Edit difference data
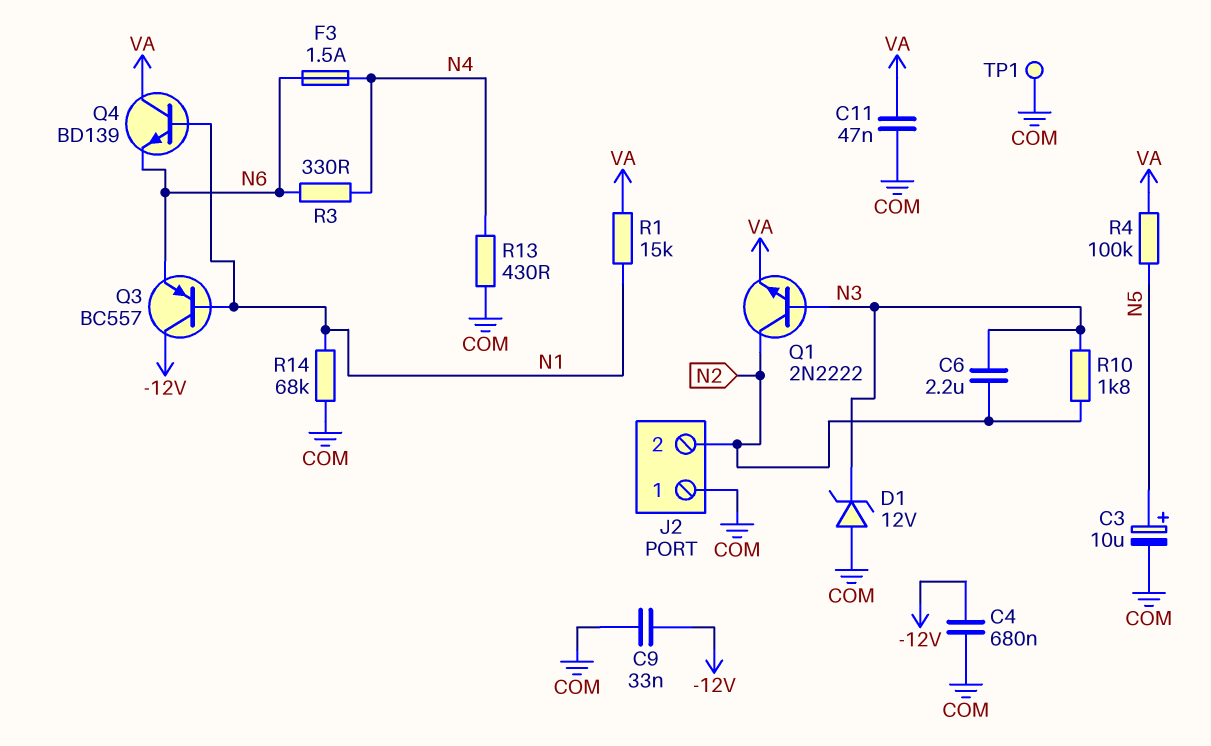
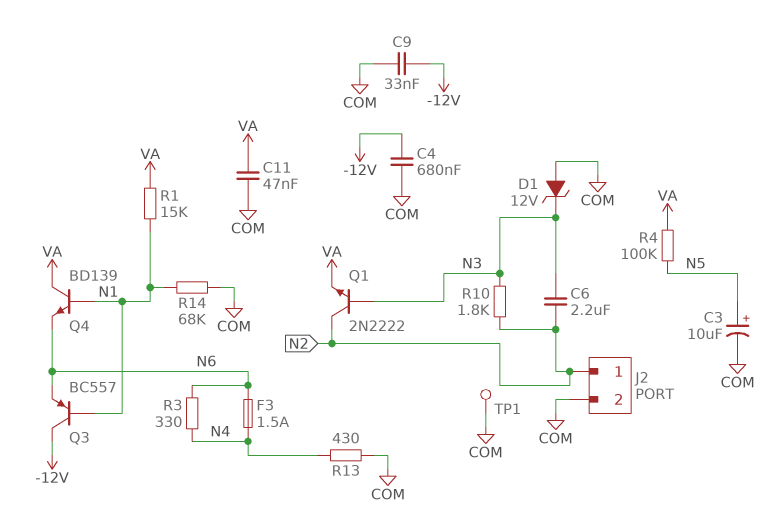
J2 pin 1: COM -> N2
J2 pin 2: N2 -> COM

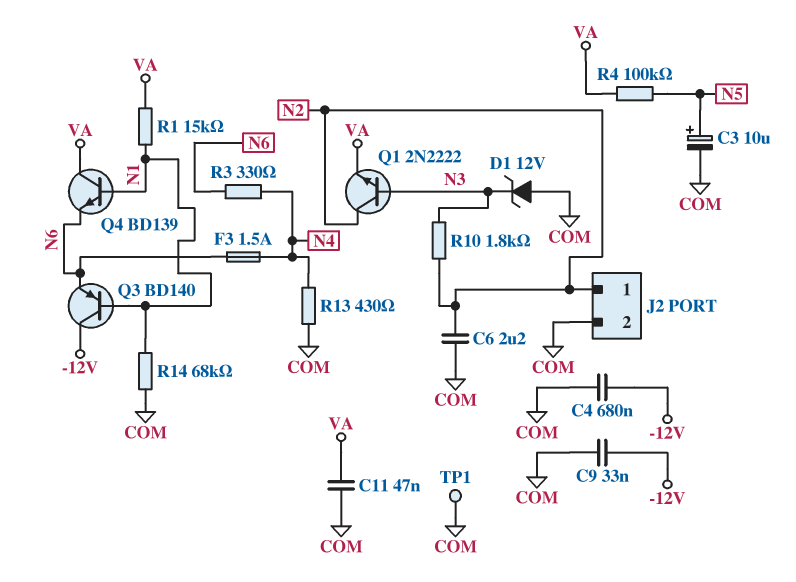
C6: 2.2uF (N2, N3) -> 2.2uF (COM, N2)
Q3: PNP BC557 (B N1, C -12V, E N6) -> PNP BD140 (B N1, C -12V, E N6)

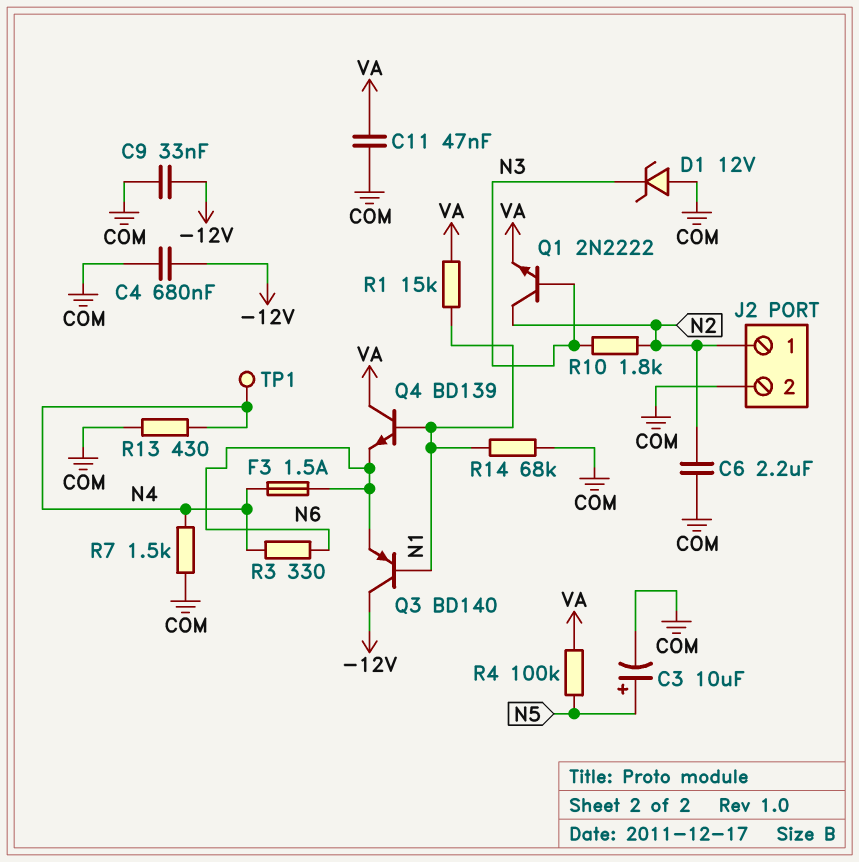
R7: none -> 1.5k (COM, N4)
TP1: test point (COM) -> test point (N4)

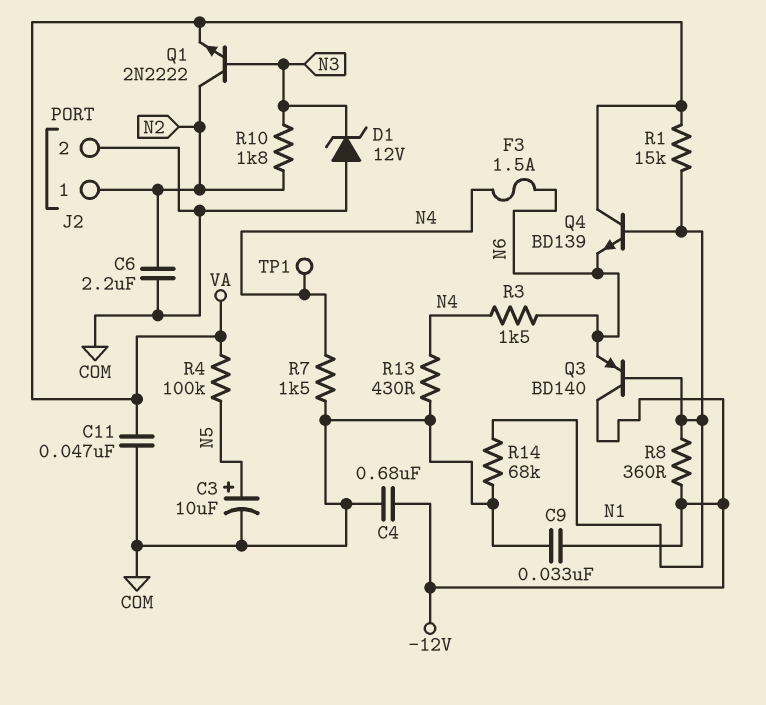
R3: 330 (N4, N6) -> 1.5k (N4, N6)
R8: none -> 360 (-12V, N1)

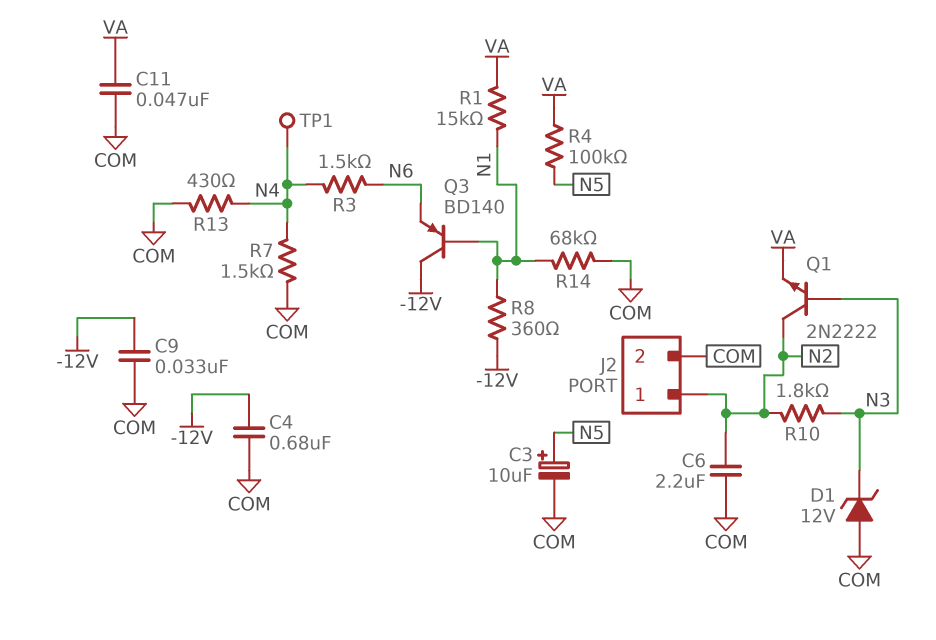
F3: 1.5A (N4, N6) -> none
Q4: NPN BD139 (B N1, C VA, E N6) -> none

Your objective:
From the line containing "R7: none -> 1.5k (COM, N4)" to the end of the data above, give those lines again verbatim, with both endpoints included and no images.

Solution to this task:
R7: none -> 1.5k (COM, N4)
TP1: test point (COM) -> test point (N4)

R3: 330 (N4, N6) -> 1.5k (N4, N6)
R8: none -> 360 (-12V, N1)

F3: 1.5A (N4, N6) -> none
Q4: NPN BD139 (B N1, C VA, E N6) -> none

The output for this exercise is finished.